WRITTEN TASK = Write out the data word for word and omit every picture.

GIVEN DATA =
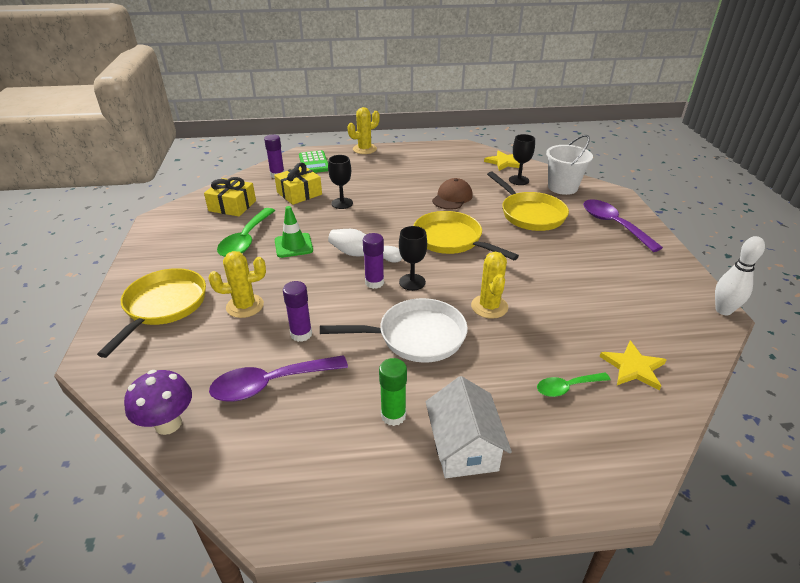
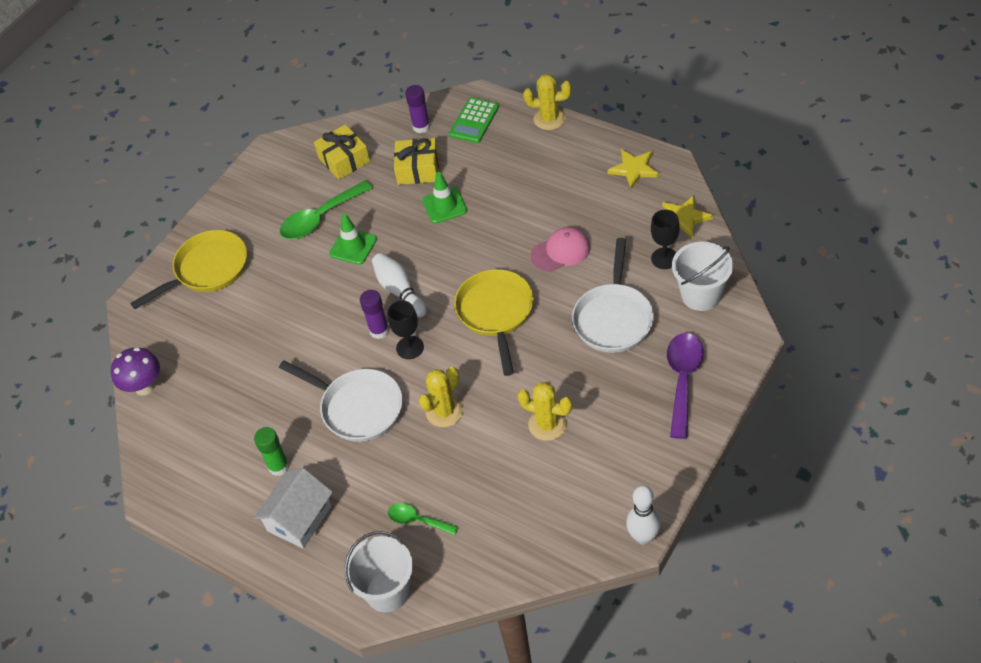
camera: 45 degrees right, 15 degrees up
(245, 306) = (262, 302): yellow cactus -> yellow cactus (547, 424)
(271, 384) = (225, 391): purple spoon -> none
(301, 334) = (279, 356): purple glue stick -> none
(342, 203) = (444, 205): black goblet -> green traffic cone
(452, 198) = (561, 251): brown cap -> pink cap
(530, 214) = (613, 318): yellow pan -> white pan
(618, 458) = (387, 591): none -> white bucket
(633, 367) = (488, 537): yellow star -> yellow star (634, 169)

OUTPUT BELOW =
camera: 45 degrees right, 15 degrees up
(245, 306) = (262, 302): yellow cactus -> yellow cactus (547, 424)
(271, 384) = (225, 391): purple spoon -> none
(301, 334) = (279, 356): purple glue stick -> none
(342, 203) = (444, 205): black goblet -> green traffic cone
(452, 198) = (561, 251): brown cap -> pink cap
(530, 214) = (613, 318): yellow pan -> white pan
(618, 458) = (387, 591): none -> white bucket
(633, 367) = (488, 537): yellow star -> yellow star (634, 169)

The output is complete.